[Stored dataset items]
------------------------------------------------------------------------

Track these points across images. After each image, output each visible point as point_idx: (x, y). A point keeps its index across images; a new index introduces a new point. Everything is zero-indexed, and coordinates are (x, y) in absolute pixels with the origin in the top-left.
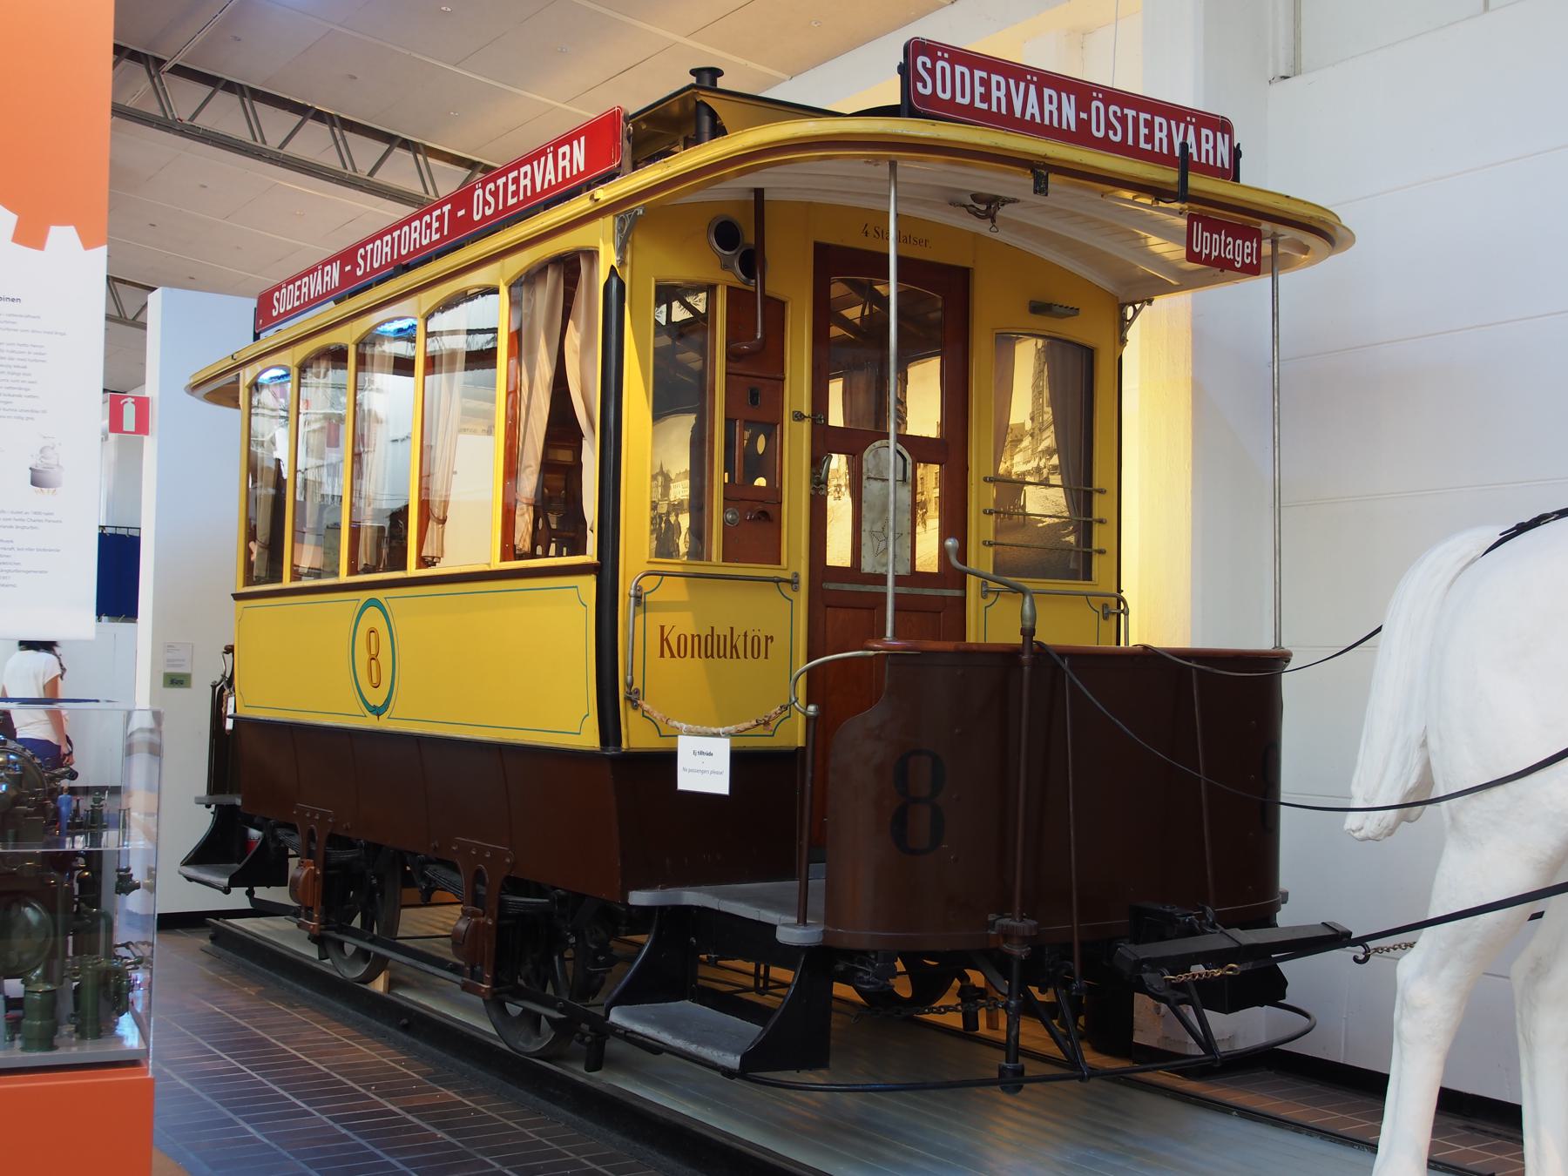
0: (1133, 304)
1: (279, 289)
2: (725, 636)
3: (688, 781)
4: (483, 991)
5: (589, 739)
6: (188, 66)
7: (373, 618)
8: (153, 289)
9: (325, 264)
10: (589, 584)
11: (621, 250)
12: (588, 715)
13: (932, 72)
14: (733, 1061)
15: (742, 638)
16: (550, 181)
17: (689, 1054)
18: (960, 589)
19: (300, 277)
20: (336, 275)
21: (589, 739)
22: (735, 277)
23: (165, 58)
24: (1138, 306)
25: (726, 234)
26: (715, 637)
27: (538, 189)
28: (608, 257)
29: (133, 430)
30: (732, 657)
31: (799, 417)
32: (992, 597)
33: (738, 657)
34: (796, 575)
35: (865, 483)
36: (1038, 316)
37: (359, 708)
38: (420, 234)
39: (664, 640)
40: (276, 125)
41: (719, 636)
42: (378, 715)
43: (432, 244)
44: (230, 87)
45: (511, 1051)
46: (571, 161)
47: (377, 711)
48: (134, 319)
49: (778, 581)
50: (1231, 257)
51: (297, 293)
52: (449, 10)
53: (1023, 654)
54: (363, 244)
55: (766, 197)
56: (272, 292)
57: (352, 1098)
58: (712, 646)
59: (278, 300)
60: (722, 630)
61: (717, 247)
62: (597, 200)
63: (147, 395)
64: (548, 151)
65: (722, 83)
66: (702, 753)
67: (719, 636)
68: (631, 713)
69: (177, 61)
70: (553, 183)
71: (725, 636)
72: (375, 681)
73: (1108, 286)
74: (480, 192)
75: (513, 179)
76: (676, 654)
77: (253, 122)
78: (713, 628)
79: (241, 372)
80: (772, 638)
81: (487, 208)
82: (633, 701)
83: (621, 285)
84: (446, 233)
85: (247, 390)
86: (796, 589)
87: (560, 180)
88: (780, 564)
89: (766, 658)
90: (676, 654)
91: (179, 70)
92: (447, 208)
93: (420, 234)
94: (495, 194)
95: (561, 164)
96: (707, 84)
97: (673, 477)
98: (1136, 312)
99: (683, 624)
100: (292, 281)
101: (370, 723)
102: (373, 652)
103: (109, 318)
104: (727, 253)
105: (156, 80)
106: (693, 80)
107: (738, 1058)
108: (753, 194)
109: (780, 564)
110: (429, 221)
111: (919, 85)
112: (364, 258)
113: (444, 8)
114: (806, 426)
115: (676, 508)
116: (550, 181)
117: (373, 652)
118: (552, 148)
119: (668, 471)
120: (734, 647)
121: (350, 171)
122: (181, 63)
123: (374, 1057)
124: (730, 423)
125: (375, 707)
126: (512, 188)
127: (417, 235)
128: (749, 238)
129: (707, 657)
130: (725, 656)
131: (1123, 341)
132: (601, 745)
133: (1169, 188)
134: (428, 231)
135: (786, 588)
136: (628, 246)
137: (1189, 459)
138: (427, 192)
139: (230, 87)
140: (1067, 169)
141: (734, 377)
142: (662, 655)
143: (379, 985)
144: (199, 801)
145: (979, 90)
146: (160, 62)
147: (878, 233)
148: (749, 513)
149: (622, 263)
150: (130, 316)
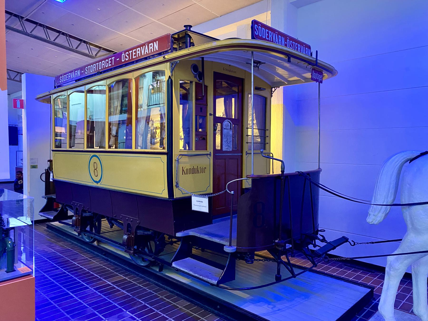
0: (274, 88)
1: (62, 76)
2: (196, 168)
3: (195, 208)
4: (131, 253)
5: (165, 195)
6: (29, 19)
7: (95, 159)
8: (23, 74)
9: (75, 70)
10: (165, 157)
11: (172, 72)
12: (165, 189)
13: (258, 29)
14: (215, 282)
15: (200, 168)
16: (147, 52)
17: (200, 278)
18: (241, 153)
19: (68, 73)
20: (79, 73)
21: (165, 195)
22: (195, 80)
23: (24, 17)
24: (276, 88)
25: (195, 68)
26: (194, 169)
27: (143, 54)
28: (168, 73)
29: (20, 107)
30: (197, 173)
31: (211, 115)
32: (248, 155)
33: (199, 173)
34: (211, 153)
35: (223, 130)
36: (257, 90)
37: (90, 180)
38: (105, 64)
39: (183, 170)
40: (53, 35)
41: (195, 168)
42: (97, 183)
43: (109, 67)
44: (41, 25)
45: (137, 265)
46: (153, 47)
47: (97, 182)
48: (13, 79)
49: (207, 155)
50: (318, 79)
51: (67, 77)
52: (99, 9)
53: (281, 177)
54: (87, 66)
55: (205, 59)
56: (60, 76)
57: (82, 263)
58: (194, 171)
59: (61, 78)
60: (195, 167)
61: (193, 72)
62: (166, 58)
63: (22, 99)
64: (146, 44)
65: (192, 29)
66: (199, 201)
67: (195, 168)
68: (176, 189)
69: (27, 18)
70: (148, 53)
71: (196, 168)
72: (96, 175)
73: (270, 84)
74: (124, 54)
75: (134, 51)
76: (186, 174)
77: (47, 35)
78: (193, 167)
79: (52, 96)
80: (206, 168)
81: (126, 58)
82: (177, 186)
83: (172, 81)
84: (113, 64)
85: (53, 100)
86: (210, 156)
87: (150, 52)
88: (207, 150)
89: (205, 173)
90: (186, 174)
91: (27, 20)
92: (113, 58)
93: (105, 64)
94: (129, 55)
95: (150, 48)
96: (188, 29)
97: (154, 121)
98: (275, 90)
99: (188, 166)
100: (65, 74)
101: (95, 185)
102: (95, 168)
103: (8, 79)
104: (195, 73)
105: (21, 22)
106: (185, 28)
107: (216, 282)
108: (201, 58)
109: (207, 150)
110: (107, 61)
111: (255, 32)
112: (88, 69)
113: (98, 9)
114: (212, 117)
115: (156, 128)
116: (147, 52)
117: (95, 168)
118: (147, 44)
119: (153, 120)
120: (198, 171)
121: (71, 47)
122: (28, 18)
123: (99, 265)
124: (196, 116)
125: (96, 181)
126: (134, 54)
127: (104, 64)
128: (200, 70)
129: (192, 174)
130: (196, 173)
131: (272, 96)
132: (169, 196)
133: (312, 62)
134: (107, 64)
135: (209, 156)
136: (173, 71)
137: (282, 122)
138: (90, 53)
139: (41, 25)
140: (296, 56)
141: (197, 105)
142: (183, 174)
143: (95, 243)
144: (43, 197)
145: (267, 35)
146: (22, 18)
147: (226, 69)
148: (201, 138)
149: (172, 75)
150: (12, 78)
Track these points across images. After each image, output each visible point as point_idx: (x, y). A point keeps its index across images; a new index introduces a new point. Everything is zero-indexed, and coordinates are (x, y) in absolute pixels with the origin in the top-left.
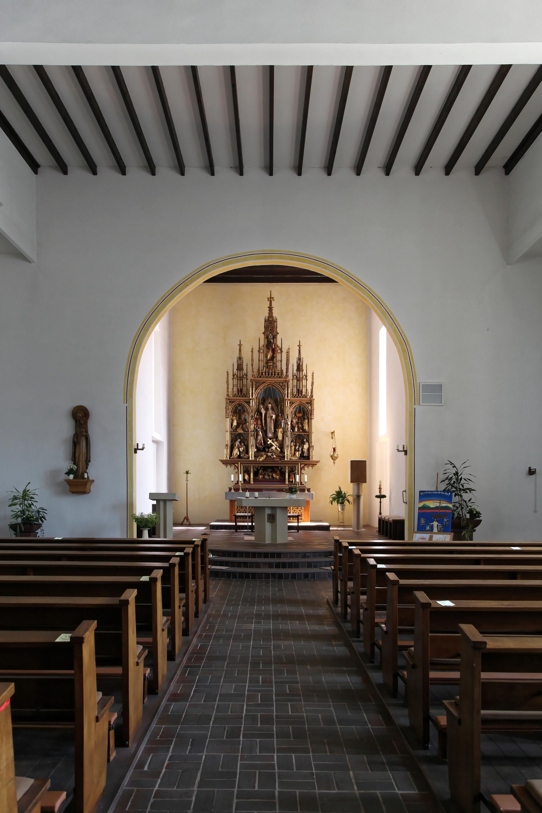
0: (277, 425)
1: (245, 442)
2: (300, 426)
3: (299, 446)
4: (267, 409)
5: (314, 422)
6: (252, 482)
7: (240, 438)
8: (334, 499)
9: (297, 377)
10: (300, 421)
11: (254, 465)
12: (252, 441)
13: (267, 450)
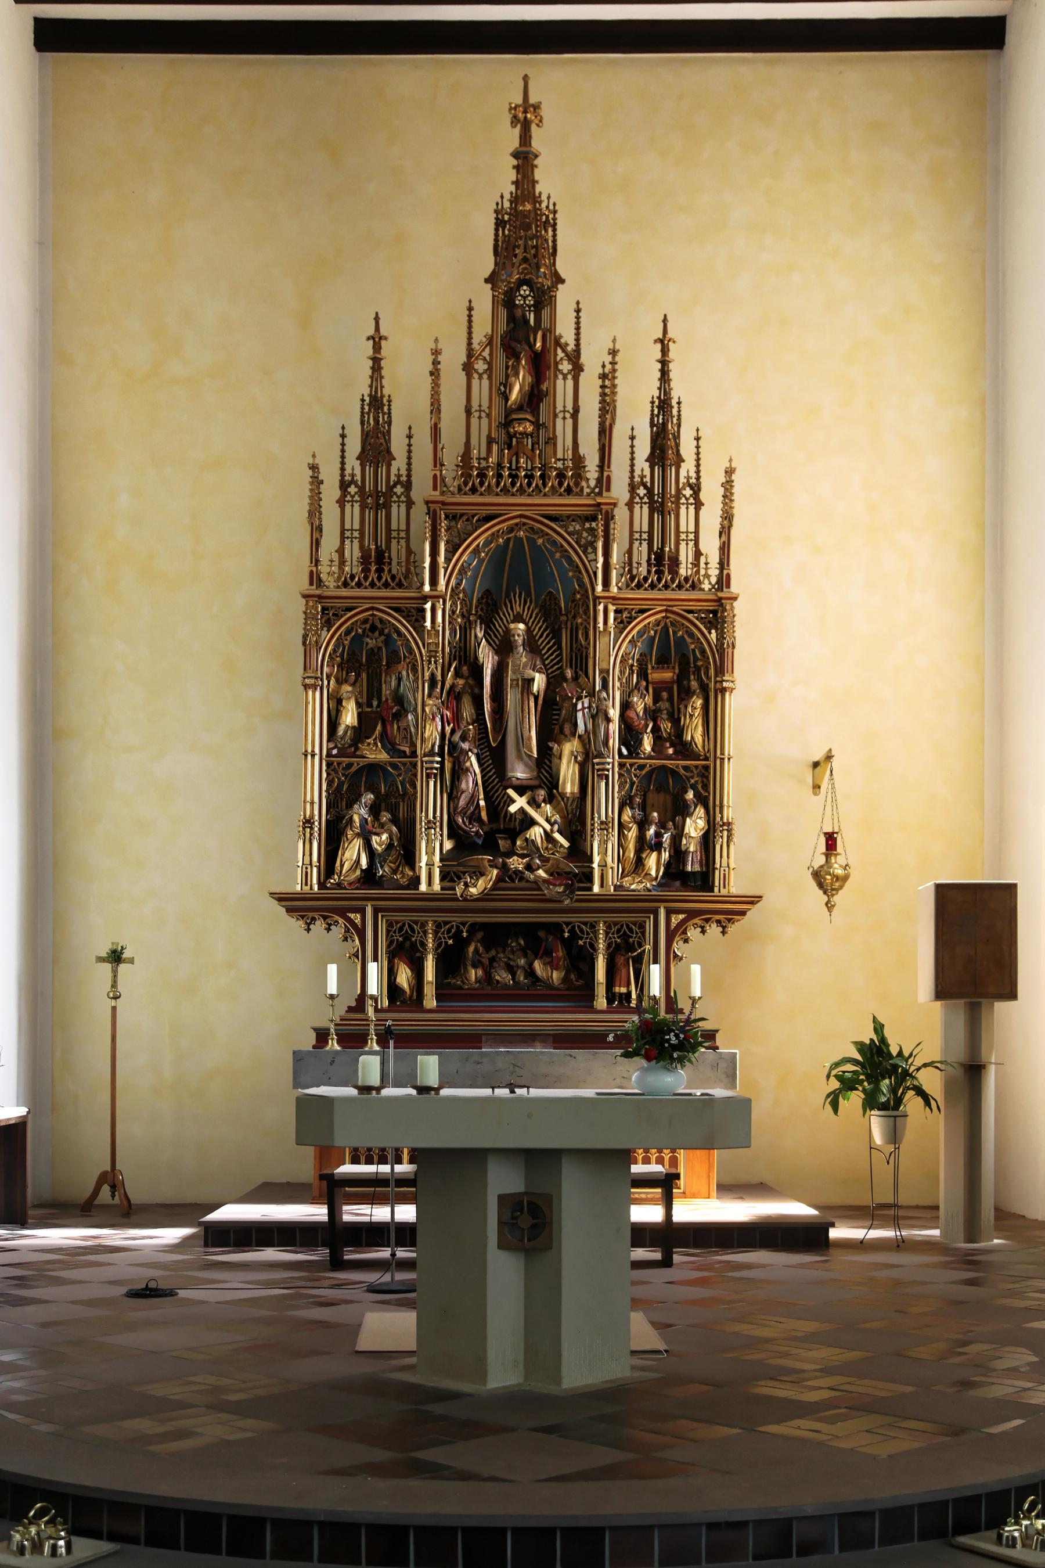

------------------------------------------------------------------------

THE EXERCISE
Please extract the lines of the material from its first line through the line containing "24: (1138, 306)", both included. Reproduce them unchanged, omitting the pictures.

EXERCISE RESULT
Track these points across images. After each image, output each visible point as point_idx: (x, y). A point keeps its index across images; a new index introduces a new point. Everything is zero-indexed, and coordinates are (x, y) in absolute pixels with the origin in the top-left.
0: (1133, 304)
1: (279, 289)
2: (725, 636)
3: (688, 781)
4: (483, 991)
5: (589, 739)
6: (188, 66)
7: (373, 618)
8: (153, 289)
9: (325, 264)
10: (589, 584)
11: (621, 250)
12: (588, 715)
13: (932, 72)
14: (733, 1061)
15: (742, 638)
16: (550, 181)
17: (689, 1054)
18: (960, 589)
19: (300, 277)
20: (336, 275)
21: (589, 739)
22: (735, 277)
23: (165, 58)
24: (1138, 306)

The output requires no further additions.